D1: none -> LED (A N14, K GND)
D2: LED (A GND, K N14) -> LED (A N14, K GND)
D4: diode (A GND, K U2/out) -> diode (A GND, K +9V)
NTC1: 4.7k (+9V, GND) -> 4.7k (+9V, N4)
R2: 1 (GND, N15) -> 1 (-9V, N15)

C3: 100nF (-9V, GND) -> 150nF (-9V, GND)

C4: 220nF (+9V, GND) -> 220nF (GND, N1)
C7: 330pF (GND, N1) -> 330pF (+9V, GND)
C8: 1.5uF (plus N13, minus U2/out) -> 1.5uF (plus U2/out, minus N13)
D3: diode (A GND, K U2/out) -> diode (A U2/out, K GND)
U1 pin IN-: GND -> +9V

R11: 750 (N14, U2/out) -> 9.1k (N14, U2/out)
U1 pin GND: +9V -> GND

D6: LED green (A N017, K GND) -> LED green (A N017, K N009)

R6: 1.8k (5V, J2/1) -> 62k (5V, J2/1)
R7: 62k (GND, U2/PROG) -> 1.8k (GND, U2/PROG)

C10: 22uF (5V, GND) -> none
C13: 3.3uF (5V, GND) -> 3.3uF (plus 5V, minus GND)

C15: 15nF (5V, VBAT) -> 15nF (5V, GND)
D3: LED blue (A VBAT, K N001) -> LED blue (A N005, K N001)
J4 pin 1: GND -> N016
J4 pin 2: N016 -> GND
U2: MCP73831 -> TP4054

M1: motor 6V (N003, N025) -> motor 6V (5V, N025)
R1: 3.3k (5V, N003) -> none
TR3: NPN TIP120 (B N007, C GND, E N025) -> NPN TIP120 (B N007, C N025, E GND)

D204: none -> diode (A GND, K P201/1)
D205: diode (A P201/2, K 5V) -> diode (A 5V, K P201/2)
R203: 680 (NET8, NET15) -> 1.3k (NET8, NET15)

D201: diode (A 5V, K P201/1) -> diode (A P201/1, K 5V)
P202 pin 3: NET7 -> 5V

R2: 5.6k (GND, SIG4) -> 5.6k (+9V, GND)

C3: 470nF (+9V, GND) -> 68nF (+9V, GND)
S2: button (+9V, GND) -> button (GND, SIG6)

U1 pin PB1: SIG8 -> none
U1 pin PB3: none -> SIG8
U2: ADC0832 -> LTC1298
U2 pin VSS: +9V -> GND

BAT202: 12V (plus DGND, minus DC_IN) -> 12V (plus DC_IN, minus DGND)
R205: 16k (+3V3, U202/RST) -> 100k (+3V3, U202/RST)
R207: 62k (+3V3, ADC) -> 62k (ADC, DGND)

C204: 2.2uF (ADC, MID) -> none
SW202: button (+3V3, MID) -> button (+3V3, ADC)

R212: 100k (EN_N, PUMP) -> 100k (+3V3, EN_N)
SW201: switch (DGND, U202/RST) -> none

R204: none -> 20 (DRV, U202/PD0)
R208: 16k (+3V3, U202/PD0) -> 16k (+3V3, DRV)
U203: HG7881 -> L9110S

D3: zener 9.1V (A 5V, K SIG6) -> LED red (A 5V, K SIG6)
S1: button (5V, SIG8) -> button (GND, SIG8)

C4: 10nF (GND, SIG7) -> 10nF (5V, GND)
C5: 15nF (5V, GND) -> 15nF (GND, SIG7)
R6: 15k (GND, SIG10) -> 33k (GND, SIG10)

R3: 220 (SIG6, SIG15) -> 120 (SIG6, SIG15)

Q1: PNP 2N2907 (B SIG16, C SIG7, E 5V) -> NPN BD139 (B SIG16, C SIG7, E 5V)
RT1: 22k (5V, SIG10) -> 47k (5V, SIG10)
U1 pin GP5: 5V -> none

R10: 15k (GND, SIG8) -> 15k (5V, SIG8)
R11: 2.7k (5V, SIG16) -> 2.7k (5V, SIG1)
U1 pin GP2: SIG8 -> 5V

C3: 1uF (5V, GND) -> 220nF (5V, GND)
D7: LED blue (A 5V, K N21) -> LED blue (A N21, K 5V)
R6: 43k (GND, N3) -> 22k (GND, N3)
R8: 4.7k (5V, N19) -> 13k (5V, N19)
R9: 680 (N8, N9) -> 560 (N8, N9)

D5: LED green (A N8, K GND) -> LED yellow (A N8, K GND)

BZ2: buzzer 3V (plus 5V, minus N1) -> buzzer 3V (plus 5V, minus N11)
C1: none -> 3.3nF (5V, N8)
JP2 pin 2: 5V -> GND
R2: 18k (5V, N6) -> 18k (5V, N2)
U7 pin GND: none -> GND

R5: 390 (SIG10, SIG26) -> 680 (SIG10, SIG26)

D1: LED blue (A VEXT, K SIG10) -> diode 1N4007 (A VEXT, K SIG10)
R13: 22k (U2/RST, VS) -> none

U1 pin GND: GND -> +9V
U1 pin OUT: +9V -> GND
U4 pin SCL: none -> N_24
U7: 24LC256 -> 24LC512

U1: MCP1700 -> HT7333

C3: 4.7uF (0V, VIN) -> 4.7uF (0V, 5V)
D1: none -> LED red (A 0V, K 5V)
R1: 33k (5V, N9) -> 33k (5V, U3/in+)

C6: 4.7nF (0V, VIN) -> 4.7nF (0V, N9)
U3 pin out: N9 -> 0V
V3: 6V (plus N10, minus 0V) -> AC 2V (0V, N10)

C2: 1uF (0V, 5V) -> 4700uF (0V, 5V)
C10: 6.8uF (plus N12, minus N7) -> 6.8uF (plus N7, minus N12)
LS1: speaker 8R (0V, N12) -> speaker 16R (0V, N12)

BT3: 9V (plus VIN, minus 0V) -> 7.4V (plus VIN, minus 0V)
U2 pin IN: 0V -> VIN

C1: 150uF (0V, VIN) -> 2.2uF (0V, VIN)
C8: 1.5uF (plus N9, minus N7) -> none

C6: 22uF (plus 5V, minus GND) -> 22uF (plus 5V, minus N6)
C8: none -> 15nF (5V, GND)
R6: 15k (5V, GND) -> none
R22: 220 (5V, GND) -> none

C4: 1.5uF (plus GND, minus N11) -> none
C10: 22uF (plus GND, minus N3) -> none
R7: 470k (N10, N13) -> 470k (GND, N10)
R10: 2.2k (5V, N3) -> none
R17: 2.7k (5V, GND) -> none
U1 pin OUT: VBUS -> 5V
•••••
Exercise description
Among the entries above, find every line holding "blue" and copy it.

Task output
D3: LED blue (A VBAT, K N001) -> LED blue (A N005, K N001)
D7: LED blue (A 5V, K N21) -> LED blue (A N21, K 5V)
D1: LED blue (A VEXT, K SIG10) -> diode 1N4007 (A VEXT, K SIG10)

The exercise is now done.